■ To do:
Exactly as written, print every line of the listing below and omit its pictures.

■ Data excerpts:
+ + + + + + +

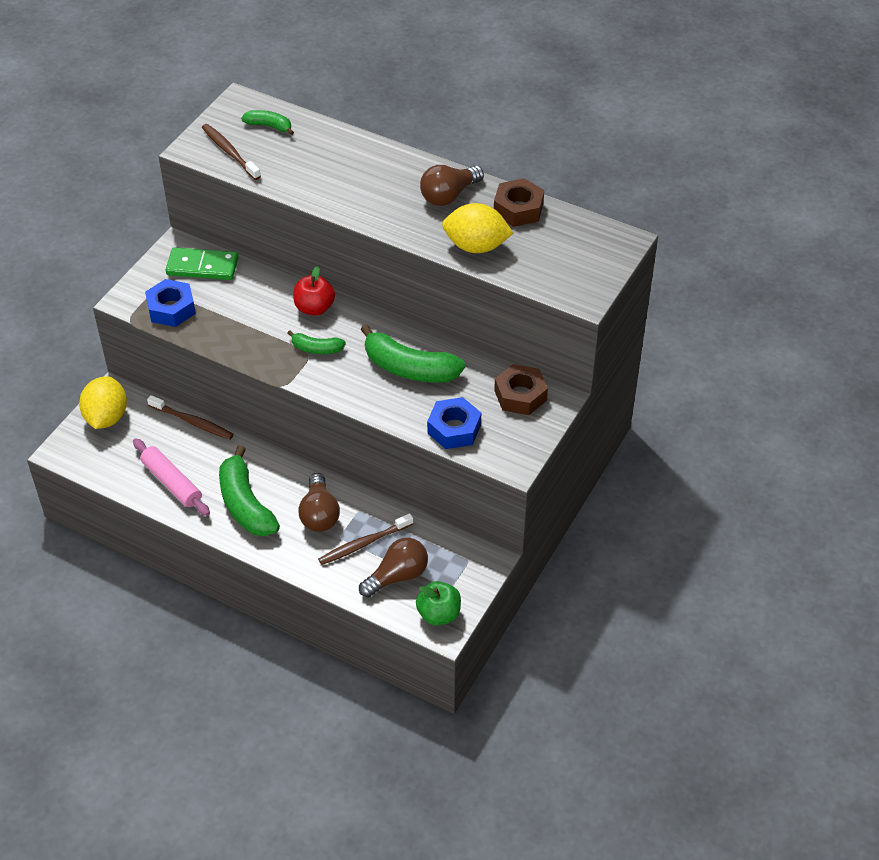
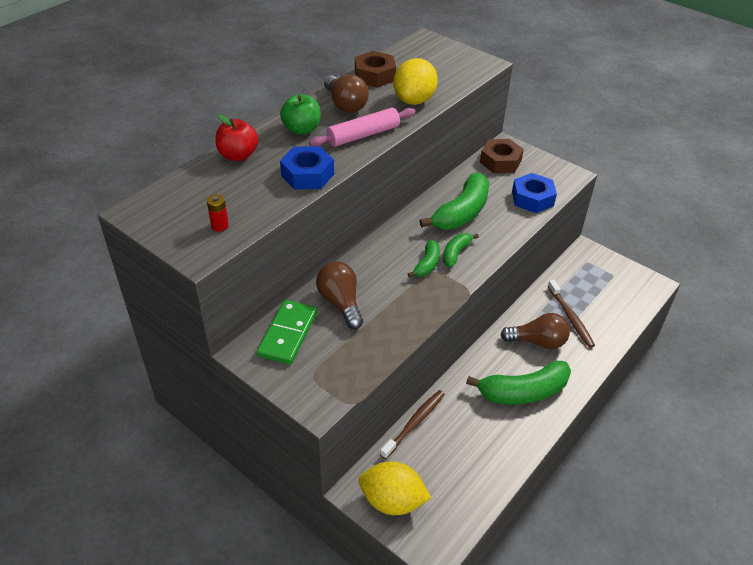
camera: 80 degrees left, 5 degrees down
(171, 309) = (344, 365): blue nut -> blue nut (307, 175)
(172, 482) = (491, 448): pink rolling pin -> pink rolling pin (363, 135)
(229, 152) = (220, 226): brown toothbrush -> red battery
(269, 126) = (192, 194): green banana -> green banana (456, 253)
(314, 308) = (373, 259): red apple -> red apple (238, 155)
(397, 576) = (603, 302): brown light bulb -> brown light bulb (341, 303)
(439, 614) = (639, 285): green apple -> green apple (302, 129)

+ + + + + + +

■ Reply to the task:
camera: 80 degrees left, 5 degrees down
(171, 309) = (344, 365): blue nut -> blue nut (307, 175)
(172, 482) = (491, 448): pink rolling pin -> pink rolling pin (363, 135)
(229, 152) = (220, 226): brown toothbrush -> red battery
(269, 126) = (192, 194): green banana -> green banana (456, 253)
(314, 308) = (373, 259): red apple -> red apple (238, 155)
(397, 576) = (603, 302): brown light bulb -> brown light bulb (341, 303)
(439, 614) = (639, 285): green apple -> green apple (302, 129)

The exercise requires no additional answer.